[EXERCISE DETAILS]: Your answer should consist solely of the lines from the one containing "purple brick D10:F10" through the end of the entries below, duplicated exactly.

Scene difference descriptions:
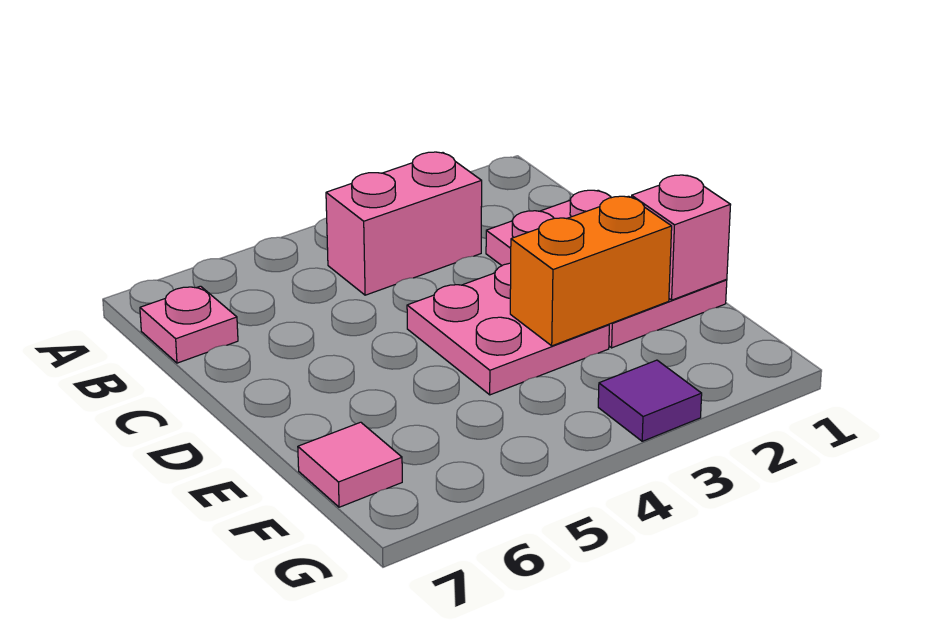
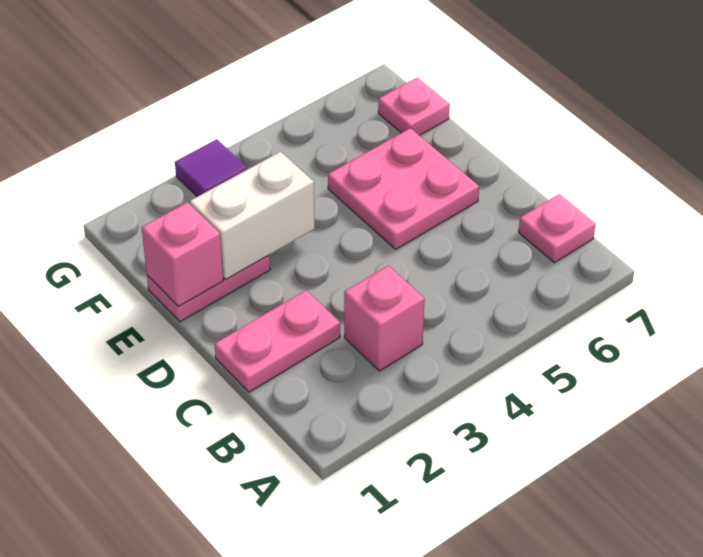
pink brick B3:B4 level 1 -> pink brick B3 level 1
pink plate D3:E4 level 1 -> pink plate D5:E6 level 1
orange brick E2:E3 level 2 -> white brick E2:E3 level 2
pink tile F7 level 1 -> pink plate F7 level 1

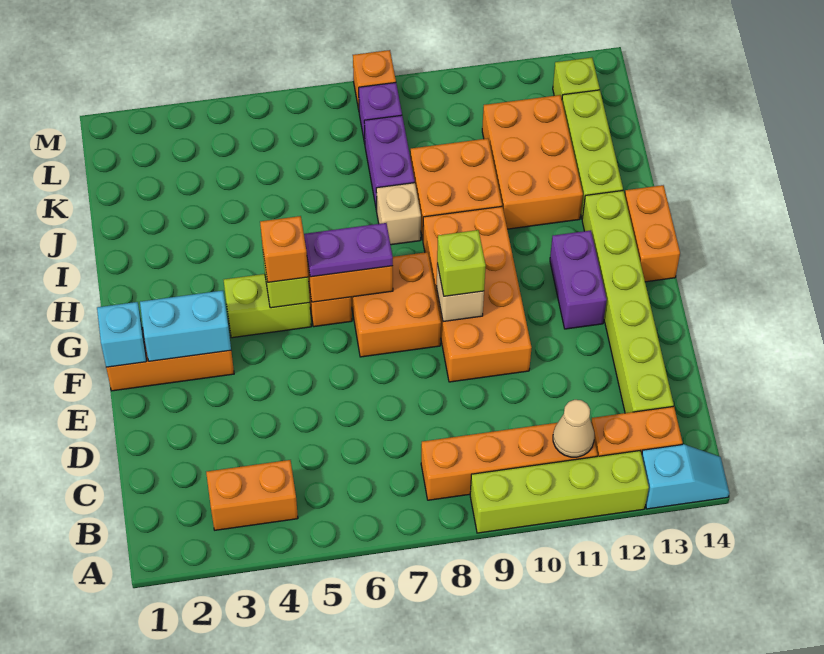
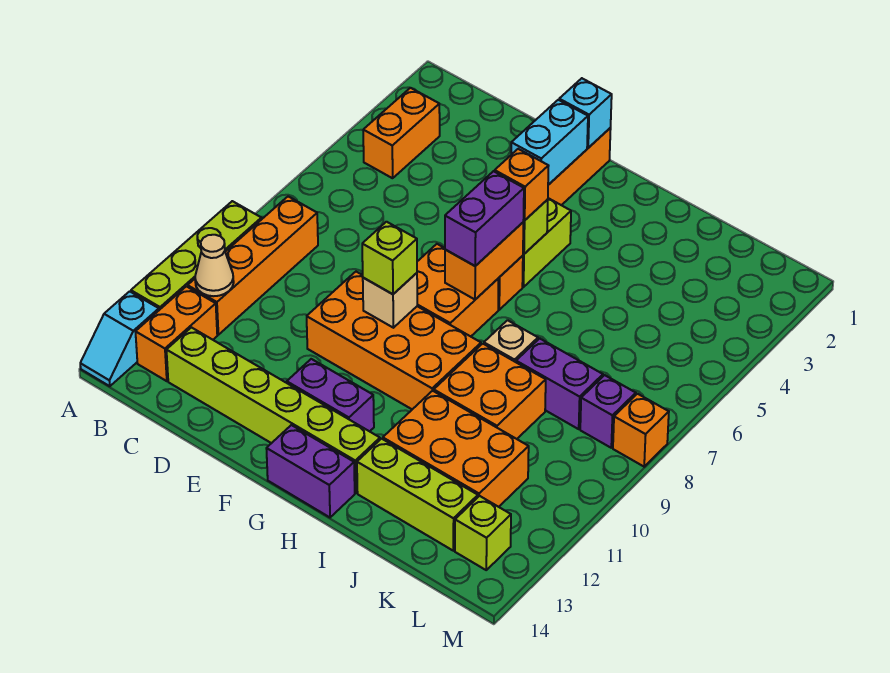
purple plate G6:G7 level 3 -> purple brick G6:G7 level 3
orange brick G14:H14 level 1 -> purple brick G14:H14 level 1

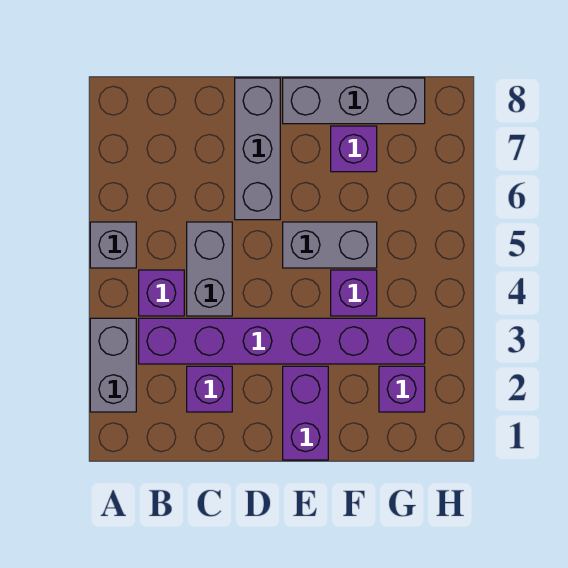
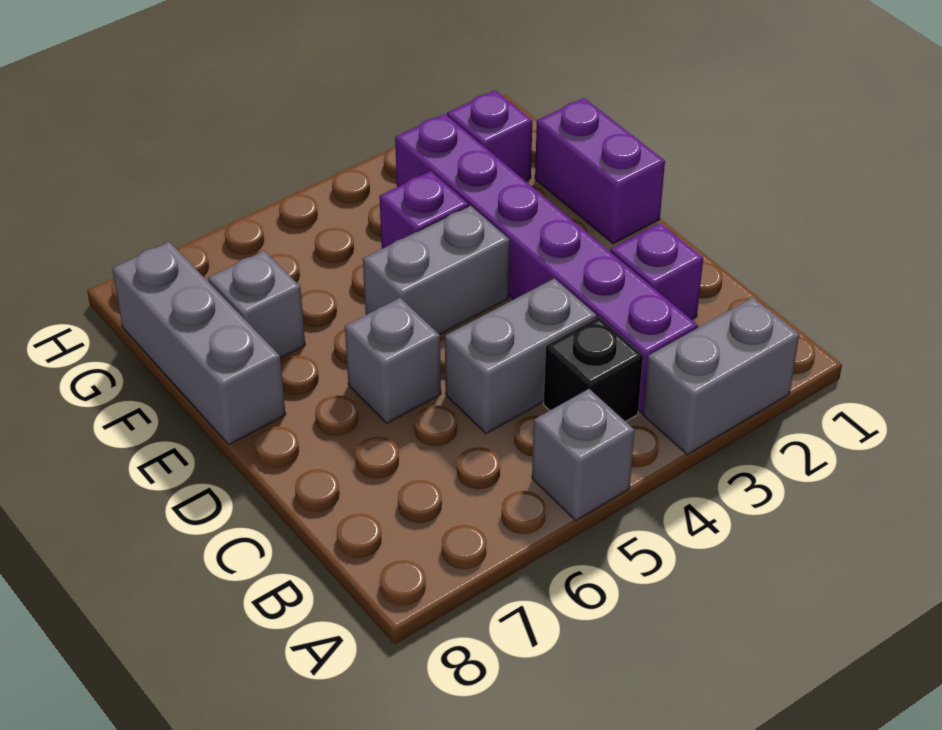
purple brick B4 level 1 -> black brick B4 level 1
grey brick D6:D8 level 1 -> grey brick D6 level 1
purple brick E1:E2 level 1 -> purple brick E1:F1 level 1
grey brick E5:F5 level 1 -> grey brick E4:E5 level 1
purple brick F7 level 1 -> grey brick F7 level 1

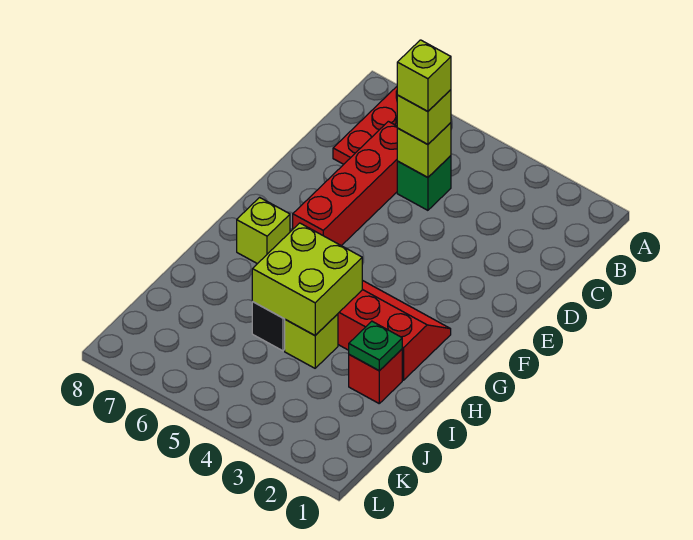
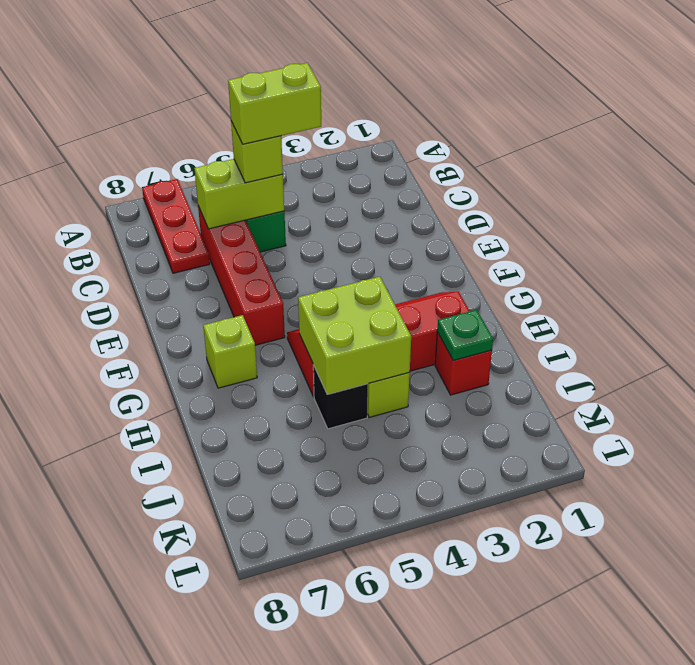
lime brick C5 level 2 -> lime brick C5:C6 level 2
lime brick C5 level 4 -> lime brick C4:C5 level 4

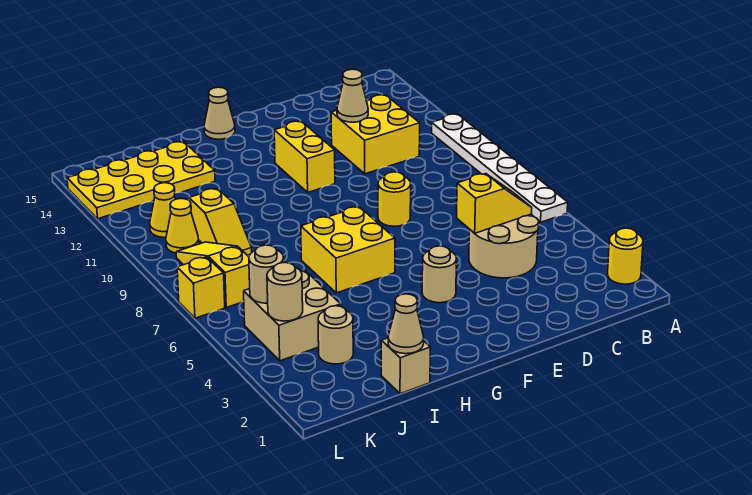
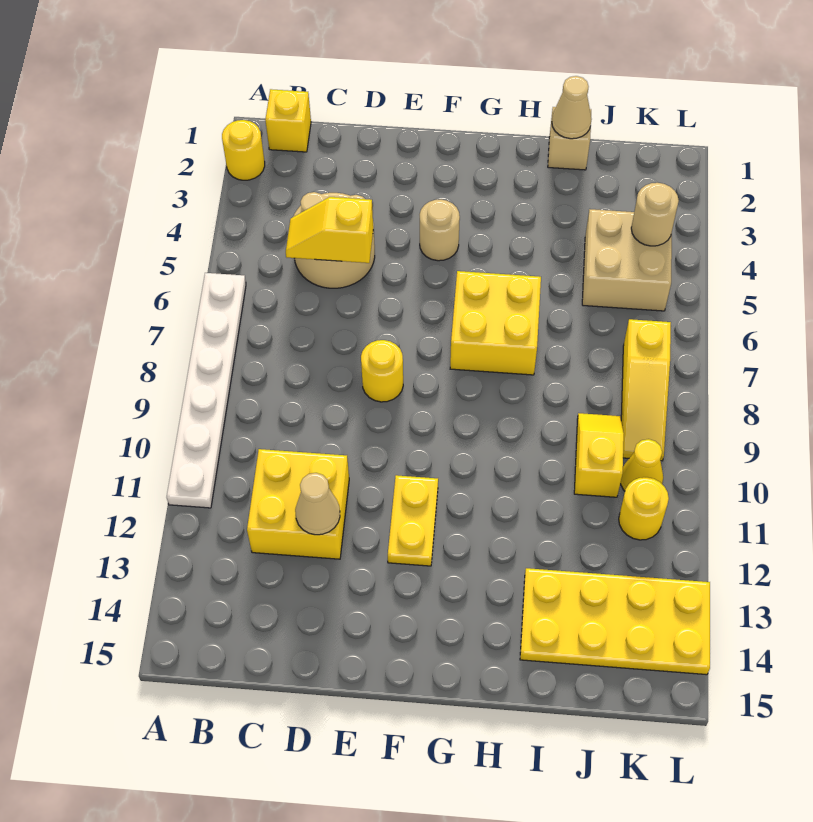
yellow brick F11:F12 level 1 -> yellow plate F11:F12 level 1
tan cone G15 level 1 -> none
tan round brick J3 level 1 -> none
tan round brick K5 level 2 -> none
yellow cone K11 level 1 -> yellow round brick K11 level 1
yellow brick L7 level 1 -> yellow brick B1 level 1

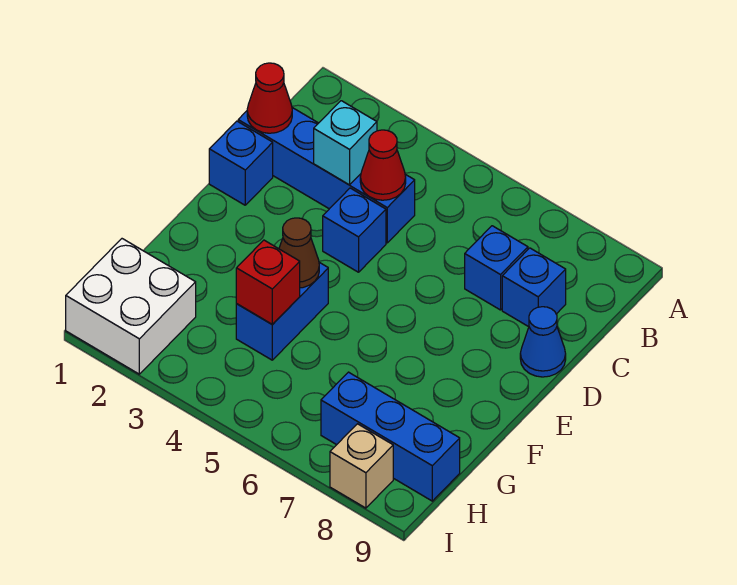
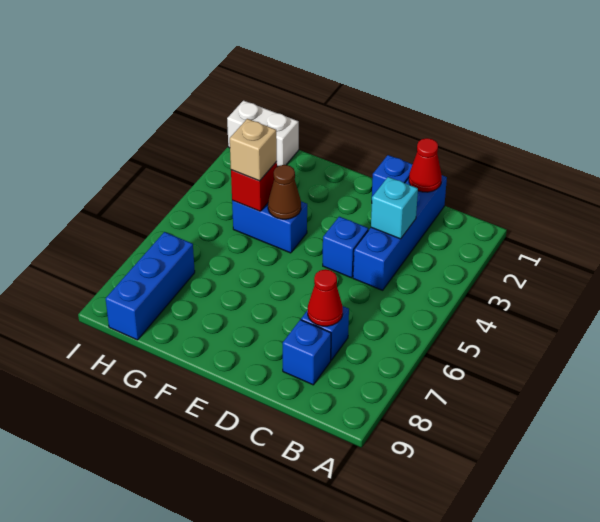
red cone C4 level 2 -> red cone C7 level 2
blue cone D9 level 1 -> none
white brick H1:I2 level 1 -> white brick H1:I1 level 1
tan brick I8 level 1 -> tan brick G4 level 3

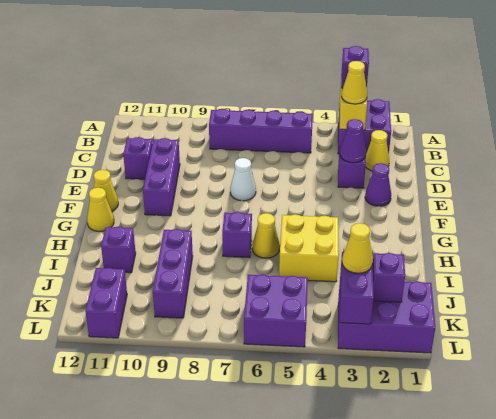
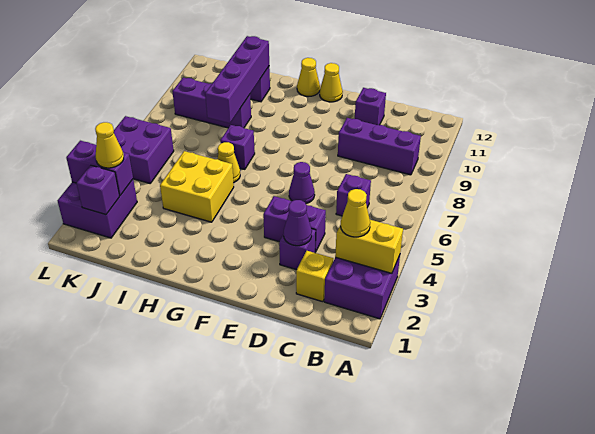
purple brick A3 level 3 -> purple brick C6 level 1
purple brick B5:B8 level 1 -> purple brick I8:I11 level 2
yellow cone C2 level 1 -> yellow brick C2 level 1
purple brick D10:F10 level 1 -> purple brick B9:D9 level 1
purple cone E2 level 1 -> purple cone E6 level 1
white cone E7 level 1 -> none
purple brick K1:L3 level 1 -> purple brick K2:L3 level 1
purple brick K11:L11 level 1 -> purple brick D4:E4 level 1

[ANSWER FOR THE TASK]:
purple brick D10:F10 level 1 -> purple brick B9:D9 level 1
purple cone E2 level 1 -> purple cone E6 level 1
white cone E7 level 1 -> none
purple brick K1:L3 level 1 -> purple brick K2:L3 level 1
purple brick K11:L11 level 1 -> purple brick D4:E4 level 1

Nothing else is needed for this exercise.